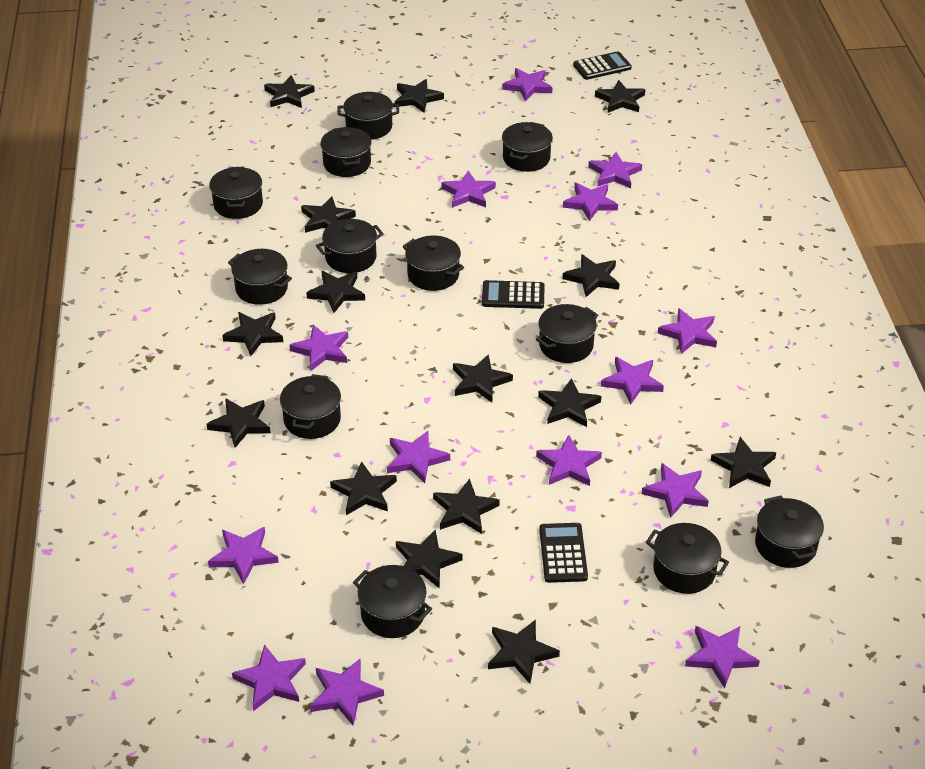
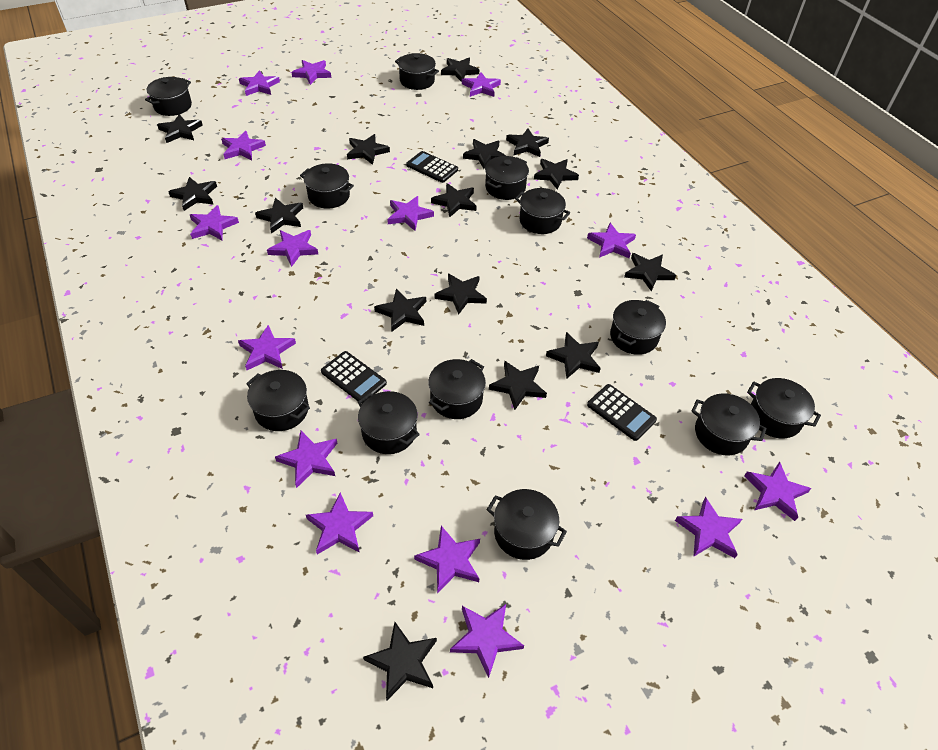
purple star: 14 -> 15

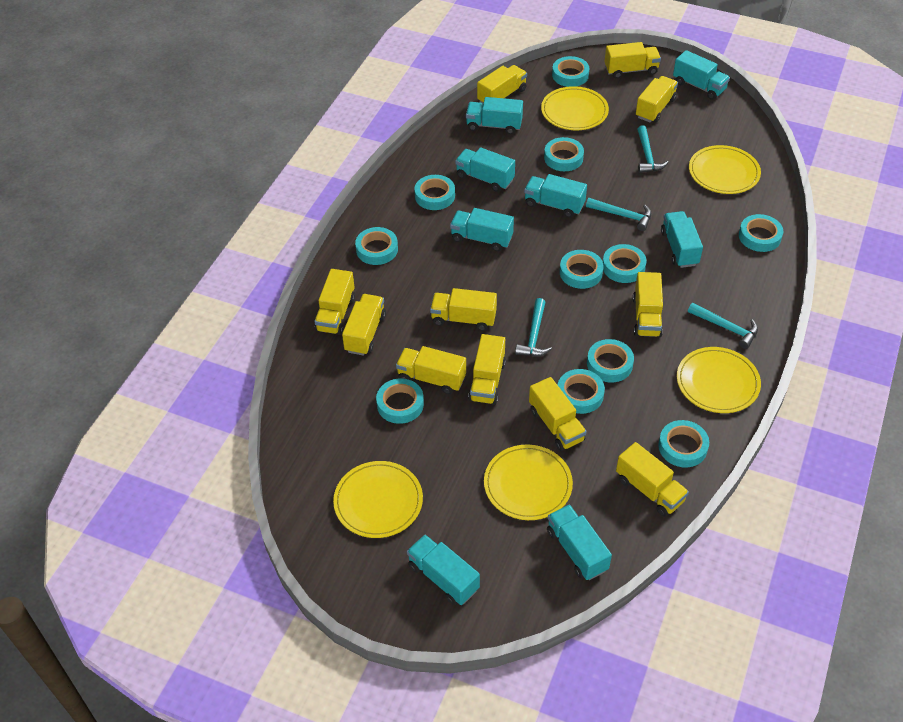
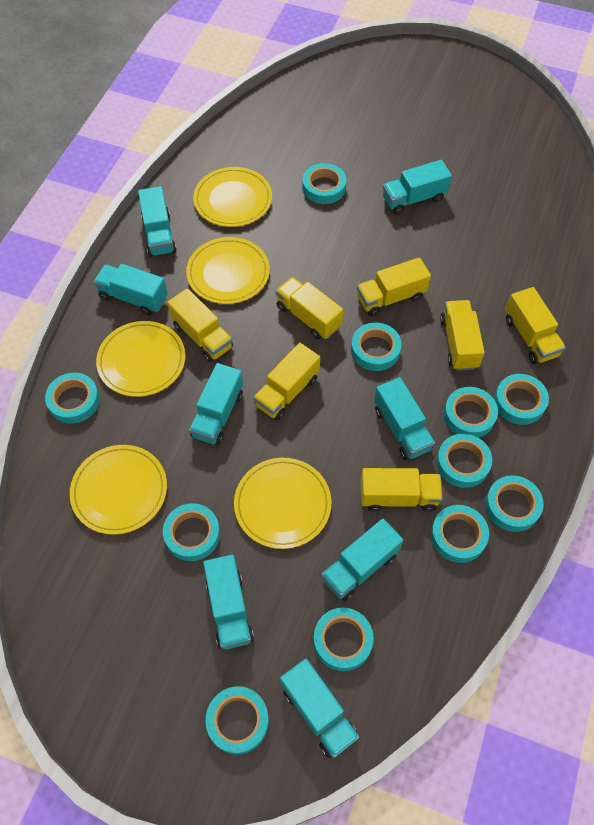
turquoise hammer: 4 -> 0
yellow truck: 11 -> 7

┄┄┄┄┄┄┄┄┄┄

All lines of the listing must be given again exactly, excluding the pictures.

purple star: 14 -> 15

turquoise hammer: 4 -> 0
yellow truck: 11 -> 7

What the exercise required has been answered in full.